>>

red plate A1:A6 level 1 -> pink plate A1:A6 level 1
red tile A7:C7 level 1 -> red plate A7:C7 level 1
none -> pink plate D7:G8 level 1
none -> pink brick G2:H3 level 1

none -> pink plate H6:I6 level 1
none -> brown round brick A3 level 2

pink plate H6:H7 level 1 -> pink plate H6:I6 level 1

<<

If a line in the material above holds "none", copy it.

none -> pink plate D7:G8 level 1
none -> pink brick G2:H3 level 1
none -> pink plate H6:I6 level 1
none -> brown round brick A3 level 2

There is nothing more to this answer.